* _WHAT THIS TASK INVOLVES_
Please copy all of the entries exactly, but drop every picture.

* _Image sets with object changes_

##############################

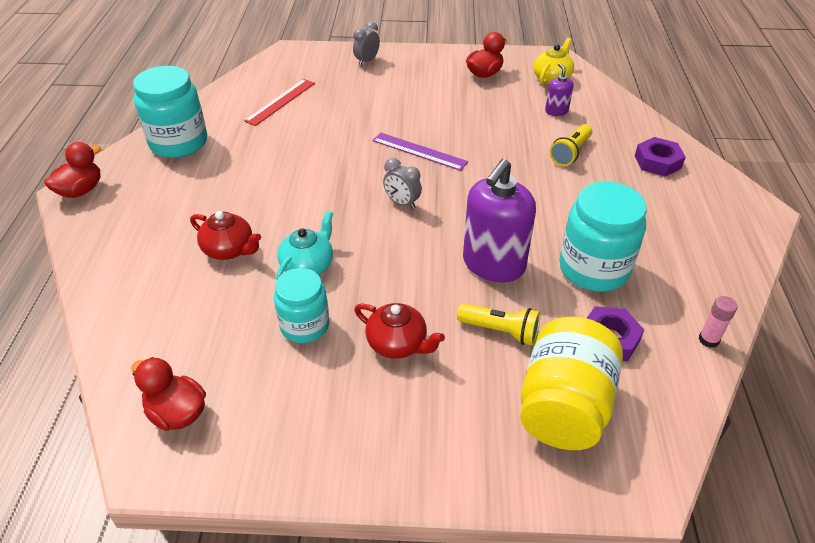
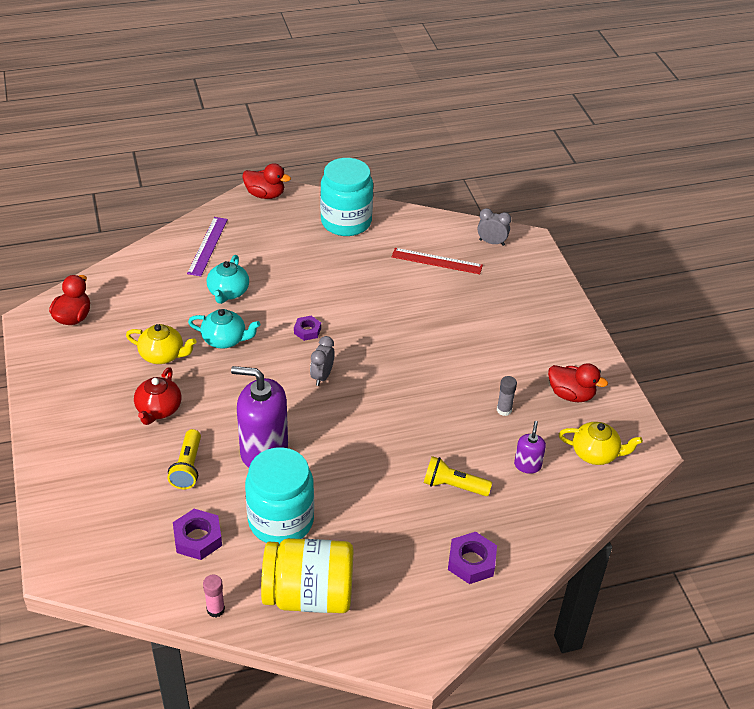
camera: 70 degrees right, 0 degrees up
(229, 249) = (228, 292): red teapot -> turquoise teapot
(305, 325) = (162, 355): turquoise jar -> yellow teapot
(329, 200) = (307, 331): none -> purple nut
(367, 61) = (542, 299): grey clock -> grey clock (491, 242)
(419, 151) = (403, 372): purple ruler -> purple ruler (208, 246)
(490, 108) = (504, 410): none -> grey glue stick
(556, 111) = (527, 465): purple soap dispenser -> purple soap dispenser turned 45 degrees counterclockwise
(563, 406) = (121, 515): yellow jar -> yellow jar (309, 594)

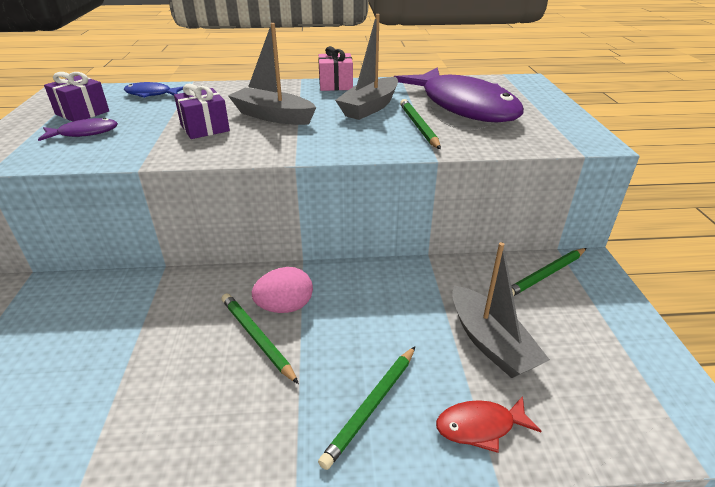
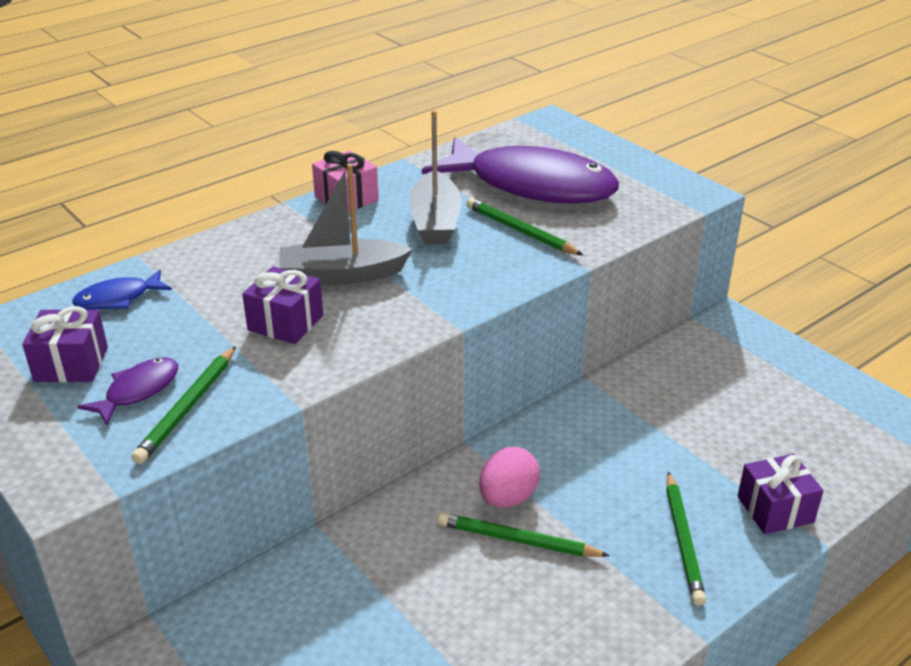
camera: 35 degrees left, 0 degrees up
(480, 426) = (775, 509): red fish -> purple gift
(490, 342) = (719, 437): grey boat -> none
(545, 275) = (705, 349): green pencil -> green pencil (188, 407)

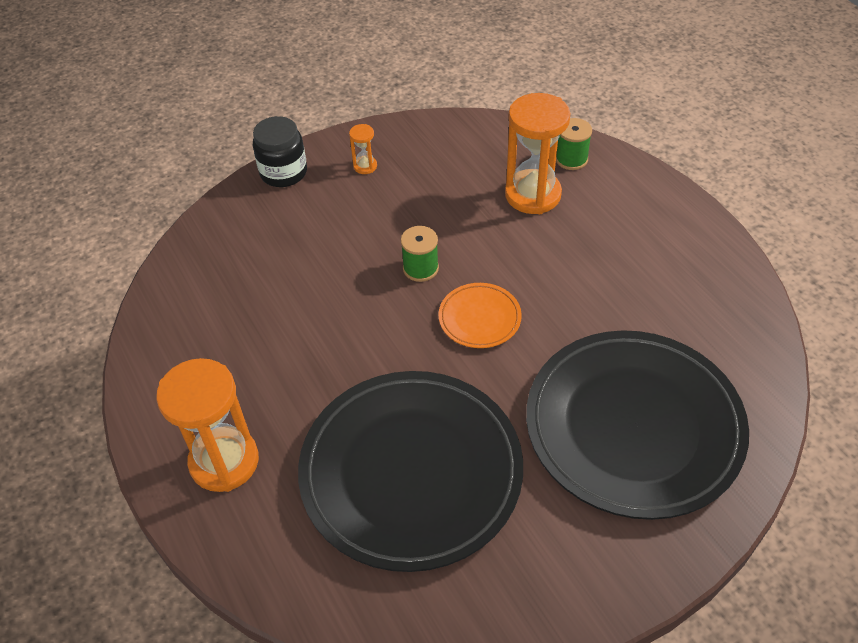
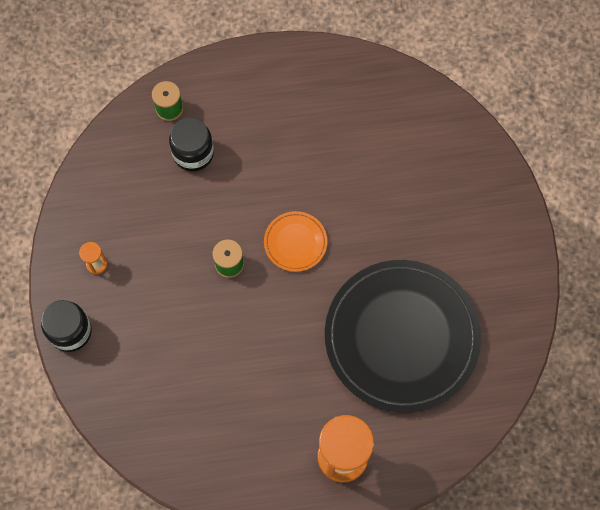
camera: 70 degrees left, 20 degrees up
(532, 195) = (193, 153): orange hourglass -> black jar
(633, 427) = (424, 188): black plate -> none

##############################

* _RESULT_
camera: 70 degrees right, 0 degrees up
(229, 249) = (228, 292): red teapot -> turquoise teapot
(305, 325) = (162, 355): turquoise jar -> yellow teapot
(329, 200) = (307, 331): none -> purple nut
(367, 61) = (542, 299): grey clock -> grey clock (491, 242)
(419, 151) = (403, 372): purple ruler -> purple ruler (208, 246)
(490, 108) = (504, 410): none -> grey glue stick
(556, 111) = (527, 465): purple soap dispenser -> purple soap dispenser turned 45 degrees counterclockwise
(563, 406) = (121, 515): yellow jar -> yellow jar (309, 594)

camera: 35 degrees left, 0 degrees up
(480, 426) = (775, 509): red fish -> purple gift
(490, 342) = (719, 437): grey boat -> none
(545, 275) = (705, 349): green pencil -> green pencil (188, 407)

camera: 70 degrees left, 20 degrees up
(532, 195) = (193, 153): orange hourglass -> black jar
(633, 427) = (424, 188): black plate -> none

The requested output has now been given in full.